Required work:
Scan the entries below for the word "degrees", then copy each line that holds it.

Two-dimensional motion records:
————————

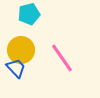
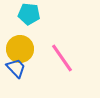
cyan pentagon: rotated 20 degrees clockwise
yellow circle: moved 1 px left, 1 px up
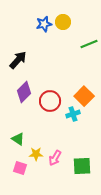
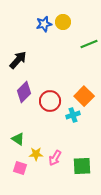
cyan cross: moved 1 px down
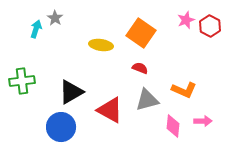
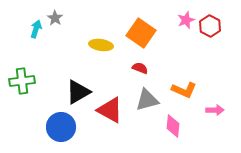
black triangle: moved 7 px right
pink arrow: moved 12 px right, 11 px up
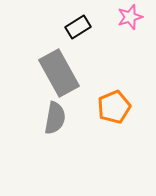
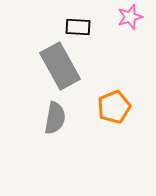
black rectangle: rotated 35 degrees clockwise
gray rectangle: moved 1 px right, 7 px up
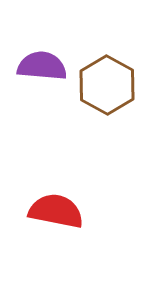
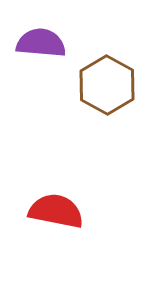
purple semicircle: moved 1 px left, 23 px up
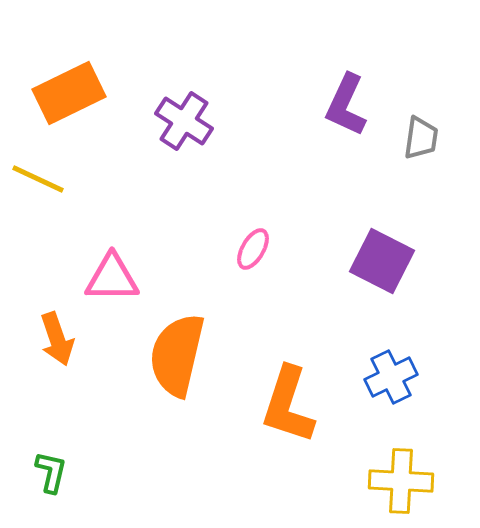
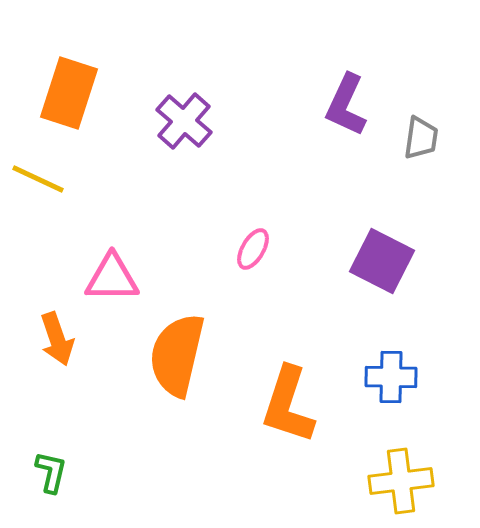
orange rectangle: rotated 46 degrees counterclockwise
purple cross: rotated 8 degrees clockwise
blue cross: rotated 27 degrees clockwise
yellow cross: rotated 10 degrees counterclockwise
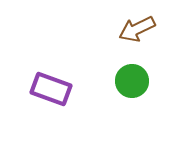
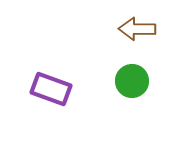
brown arrow: rotated 27 degrees clockwise
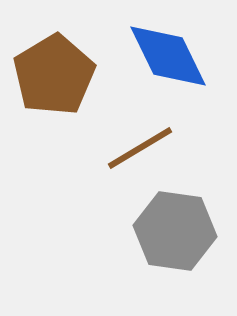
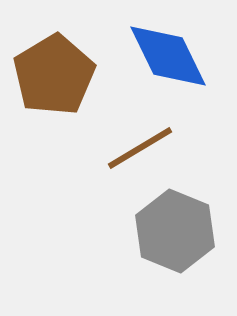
gray hexagon: rotated 14 degrees clockwise
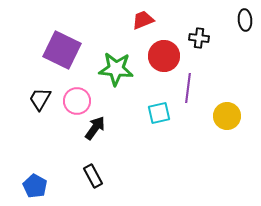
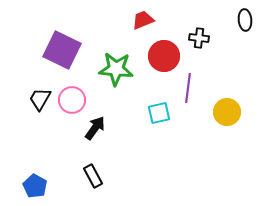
pink circle: moved 5 px left, 1 px up
yellow circle: moved 4 px up
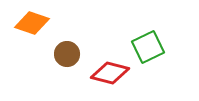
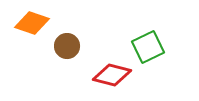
brown circle: moved 8 px up
red diamond: moved 2 px right, 2 px down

————————

Answer area:
cyan pentagon: rotated 20 degrees clockwise
black rectangle: rotated 35 degrees clockwise
orange rectangle: rotated 46 degrees counterclockwise
purple cross: rotated 8 degrees clockwise
blue cross: rotated 27 degrees clockwise
yellow cross: rotated 10 degrees counterclockwise
brown arrow: rotated 27 degrees clockwise
gray hexagon: rotated 14 degrees clockwise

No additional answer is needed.